The task: Exact copies of all the lines below are wanted, without a single picture.
=== Section Start ===
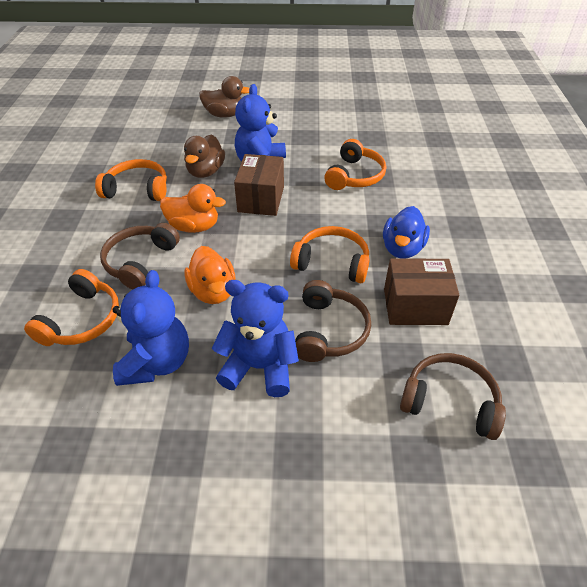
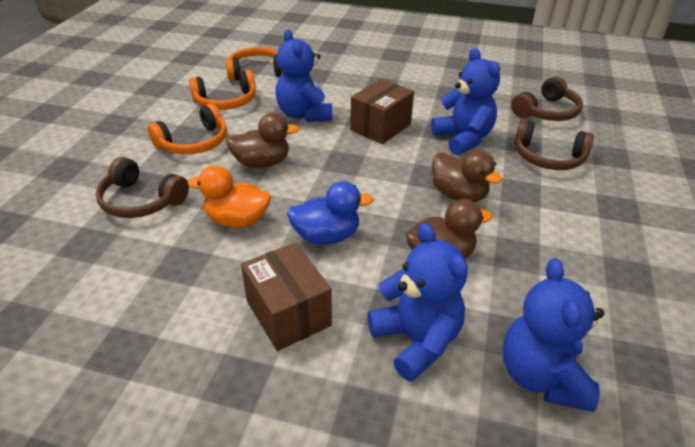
blue teddy bear: 3 -> 4
brown duck: 2 -> 3
orange duck: 2 -> 1
orange headphones: 4 -> 3

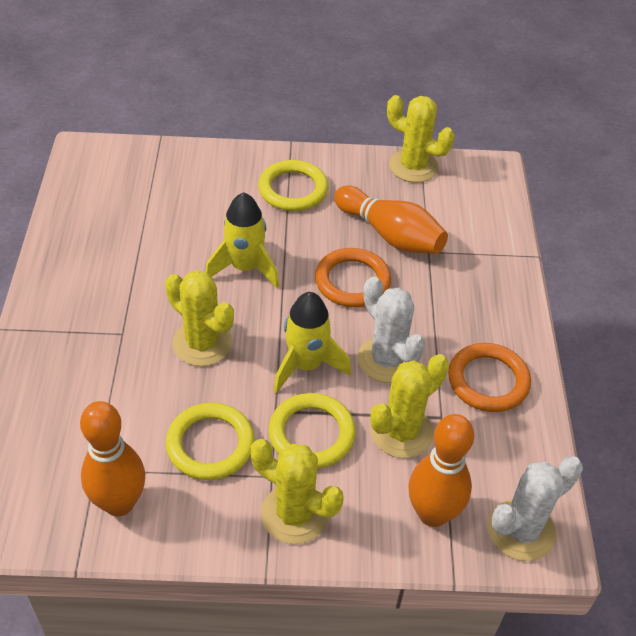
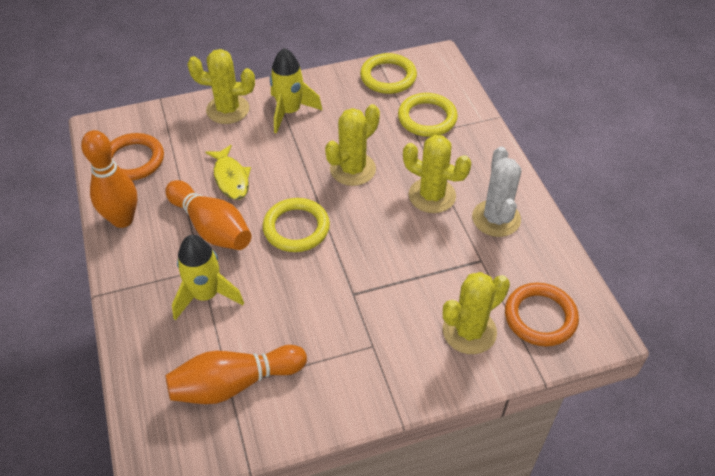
white cactus: 2 -> 1
yellow fish: 0 -> 1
=== Section End ===
Response:
blue teddy bear: 3 -> 4
brown duck: 2 -> 3
orange duck: 2 -> 1
orange headphones: 4 -> 3

white cactus: 2 -> 1
yellow fish: 0 -> 1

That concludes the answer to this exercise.